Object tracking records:
*** Begin section ***

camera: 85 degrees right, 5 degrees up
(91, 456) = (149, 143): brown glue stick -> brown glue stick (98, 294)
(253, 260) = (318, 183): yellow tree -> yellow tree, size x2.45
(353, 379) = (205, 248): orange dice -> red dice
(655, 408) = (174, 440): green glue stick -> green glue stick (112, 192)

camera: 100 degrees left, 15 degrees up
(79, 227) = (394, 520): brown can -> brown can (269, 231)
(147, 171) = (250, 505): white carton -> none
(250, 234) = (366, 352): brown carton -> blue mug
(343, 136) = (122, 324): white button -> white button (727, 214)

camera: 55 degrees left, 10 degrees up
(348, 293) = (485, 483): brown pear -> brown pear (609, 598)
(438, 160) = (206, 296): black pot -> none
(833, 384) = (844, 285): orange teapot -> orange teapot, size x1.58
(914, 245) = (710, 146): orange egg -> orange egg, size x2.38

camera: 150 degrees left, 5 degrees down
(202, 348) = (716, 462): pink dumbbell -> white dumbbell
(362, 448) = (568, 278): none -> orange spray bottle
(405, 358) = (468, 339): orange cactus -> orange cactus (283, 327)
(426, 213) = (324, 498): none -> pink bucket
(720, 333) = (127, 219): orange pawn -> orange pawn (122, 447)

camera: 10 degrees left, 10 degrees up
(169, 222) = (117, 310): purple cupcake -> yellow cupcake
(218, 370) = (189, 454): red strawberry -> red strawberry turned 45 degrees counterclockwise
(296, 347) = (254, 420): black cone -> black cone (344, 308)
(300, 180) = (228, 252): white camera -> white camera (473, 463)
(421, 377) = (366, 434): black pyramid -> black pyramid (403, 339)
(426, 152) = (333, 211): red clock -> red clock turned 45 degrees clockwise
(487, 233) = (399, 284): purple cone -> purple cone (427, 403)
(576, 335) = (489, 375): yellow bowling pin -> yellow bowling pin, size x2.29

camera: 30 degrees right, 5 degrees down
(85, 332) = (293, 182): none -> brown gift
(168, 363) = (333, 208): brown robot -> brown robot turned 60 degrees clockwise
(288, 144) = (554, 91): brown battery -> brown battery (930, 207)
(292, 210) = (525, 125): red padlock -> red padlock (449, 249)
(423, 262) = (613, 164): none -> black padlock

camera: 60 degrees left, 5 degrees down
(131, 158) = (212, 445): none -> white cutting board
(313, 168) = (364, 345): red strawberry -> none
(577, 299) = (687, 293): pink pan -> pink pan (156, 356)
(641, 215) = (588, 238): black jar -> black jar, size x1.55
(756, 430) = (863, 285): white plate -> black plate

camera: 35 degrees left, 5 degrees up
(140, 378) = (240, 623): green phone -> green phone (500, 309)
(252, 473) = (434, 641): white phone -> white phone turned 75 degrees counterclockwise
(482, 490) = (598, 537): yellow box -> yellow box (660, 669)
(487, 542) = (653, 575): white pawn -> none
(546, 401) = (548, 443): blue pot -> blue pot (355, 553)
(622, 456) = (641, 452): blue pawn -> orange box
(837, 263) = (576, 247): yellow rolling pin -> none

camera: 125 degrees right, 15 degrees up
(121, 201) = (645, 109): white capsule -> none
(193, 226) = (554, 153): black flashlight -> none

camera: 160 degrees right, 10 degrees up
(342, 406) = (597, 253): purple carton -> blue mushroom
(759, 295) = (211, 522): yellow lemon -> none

*** End section ***

_What you will do:_ Print all of the entries exactly as they appear.

_Result for this task:_
camera: 85 degrees right, 5 degrees up
(91, 456) = (149, 143): brown glue stick -> brown glue stick (98, 294)
(253, 260) = (318, 183): yellow tree -> yellow tree, size x2.45
(353, 379) = (205, 248): orange dice -> red dice
(655, 408) = (174, 440): green glue stick -> green glue stick (112, 192)

camera: 100 degrees left, 15 degrees up
(79, 227) = (394, 520): brown can -> brown can (269, 231)
(147, 171) = (250, 505): white carton -> none
(250, 234) = (366, 352): brown carton -> blue mug
(343, 136) = (122, 324): white button -> white button (727, 214)

camera: 55 degrees left, 10 degrees up
(348, 293) = (485, 483): brown pear -> brown pear (609, 598)
(438, 160) = (206, 296): black pot -> none
(833, 384) = (844, 285): orange teapot -> orange teapot, size x1.58
(914, 245) = (710, 146): orange egg -> orange egg, size x2.38

camera: 150 degrees left, 5 degrees down
(202, 348) = (716, 462): pink dumbbell -> white dumbbell
(362, 448) = (568, 278): none -> orange spray bottle
(405, 358) = (468, 339): orange cactus -> orange cactus (283, 327)
(426, 213) = (324, 498): none -> pink bucket
(720, 333) = (127, 219): orange pawn -> orange pawn (122, 447)

camera: 10 degrees left, 10 degrees up
(169, 222) = (117, 310): purple cupcake -> yellow cupcake
(218, 370) = (189, 454): red strawberry -> red strawberry turned 45 degrees counterclockwise
(296, 347) = (254, 420): black cone -> black cone (344, 308)
(300, 180) = (228, 252): white camera -> white camera (473, 463)
(421, 377) = (366, 434): black pyramid -> black pyramid (403, 339)
(426, 152) = (333, 211): red clock -> red clock turned 45 degrees clockwise
(487, 233) = (399, 284): purple cone -> purple cone (427, 403)
(576, 335) = (489, 375): yellow bowling pin -> yellow bowling pin, size x2.29

camera: 30 degrees right, 5 degrees down
(85, 332) = (293, 182): none -> brown gift
(168, 363) = (333, 208): brown robot -> brown robot turned 60 degrees clockwise
(288, 144) = (554, 91): brown battery -> brown battery (930, 207)
(292, 210) = (525, 125): red padlock -> red padlock (449, 249)
(423, 262) = (613, 164): none -> black padlock

camera: 60 degrees left, 5 degrees down
(131, 158) = (212, 445): none -> white cutting board
(313, 168) = (364, 345): red strawberry -> none
(577, 299) = (687, 293): pink pan -> pink pan (156, 356)
(641, 215) = (588, 238): black jar -> black jar, size x1.55
(756, 430) = (863, 285): white plate -> black plate

camera: 35 degrees left, 5 degrees up
(140, 378) = (240, 623): green phone -> green phone (500, 309)
(252, 473) = (434, 641): white phone -> white phone turned 75 degrees counterclockwise
(482, 490) = (598, 537): yellow box -> yellow box (660, 669)
(487, 542) = (653, 575): white pawn -> none
(546, 401) = (548, 443): blue pot -> blue pot (355, 553)
(622, 456) = (641, 452): blue pawn -> orange box
(837, 263) = (576, 247): yellow rolling pin -> none

camera: 125 degrees right, 15 degrees up
(121, 201) = (645, 109): white capsule -> none
(193, 226) = (554, 153): black flashlight -> none

camera: 160 degrees right, 10 degrees up
(342, 406) = (597, 253): purple carton -> blue mushroom
(759, 295) = (211, 522): yellow lemon -> none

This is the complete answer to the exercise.